» Data for this task
::::

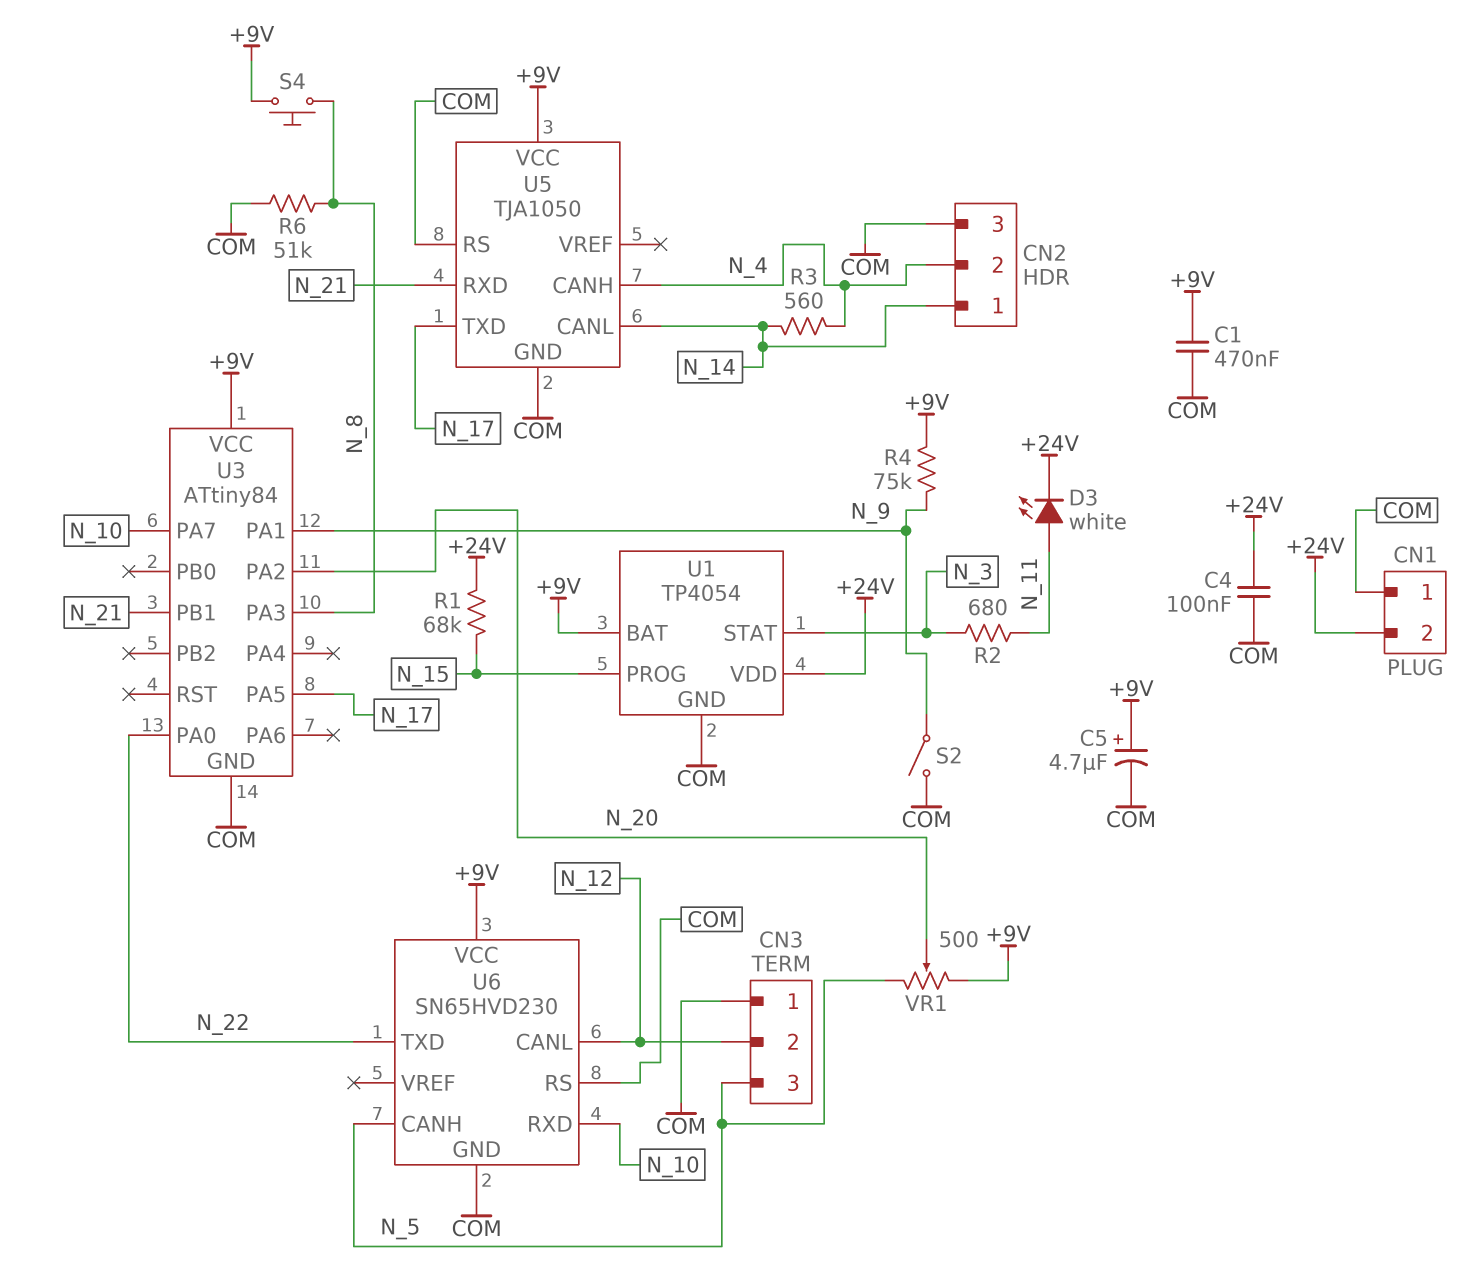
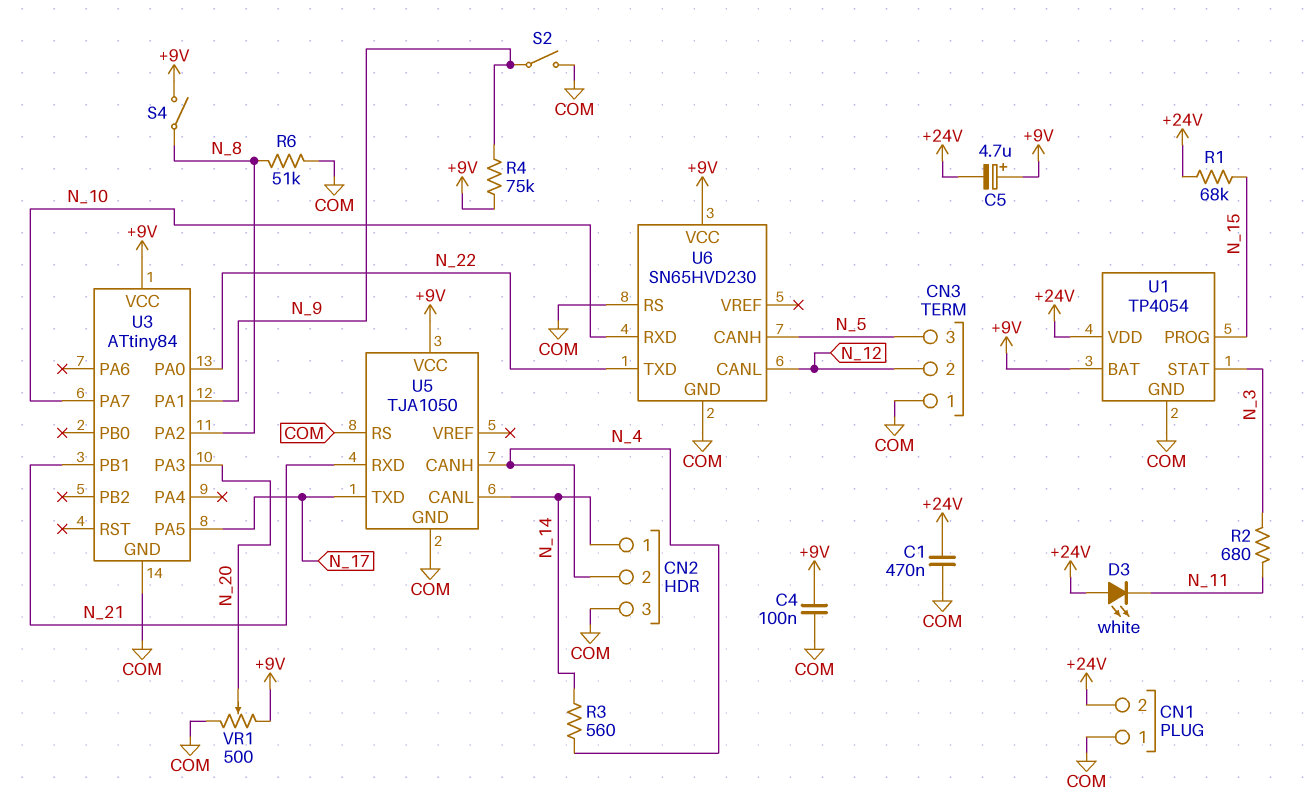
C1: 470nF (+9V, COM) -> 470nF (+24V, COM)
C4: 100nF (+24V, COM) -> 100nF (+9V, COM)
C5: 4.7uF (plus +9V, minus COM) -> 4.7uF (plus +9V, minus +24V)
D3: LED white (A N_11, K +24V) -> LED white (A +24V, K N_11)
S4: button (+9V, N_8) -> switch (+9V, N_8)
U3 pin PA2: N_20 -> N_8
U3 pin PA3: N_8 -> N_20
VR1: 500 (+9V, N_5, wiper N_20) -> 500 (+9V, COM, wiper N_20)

::::

» Your goal
Please extract exactly the lines of the data, from the first through the line containing "U3 pin PA3: N_8 -> N_20", and add no pictures to the copy.

» Exercise output
C1: 470nF (+9V, COM) -> 470nF (+24V, COM)
C4: 100nF (+24V, COM) -> 100nF (+9V, COM)
C5: 4.7uF (plus +9V, minus COM) -> 4.7uF (plus +9V, minus +24V)
D3: LED white (A N_11, K +24V) -> LED white (A +24V, K N_11)
S4: button (+9V, N_8) -> switch (+9V, N_8)
U3 pin PA2: N_20 -> N_8
U3 pin PA3: N_8 -> N_20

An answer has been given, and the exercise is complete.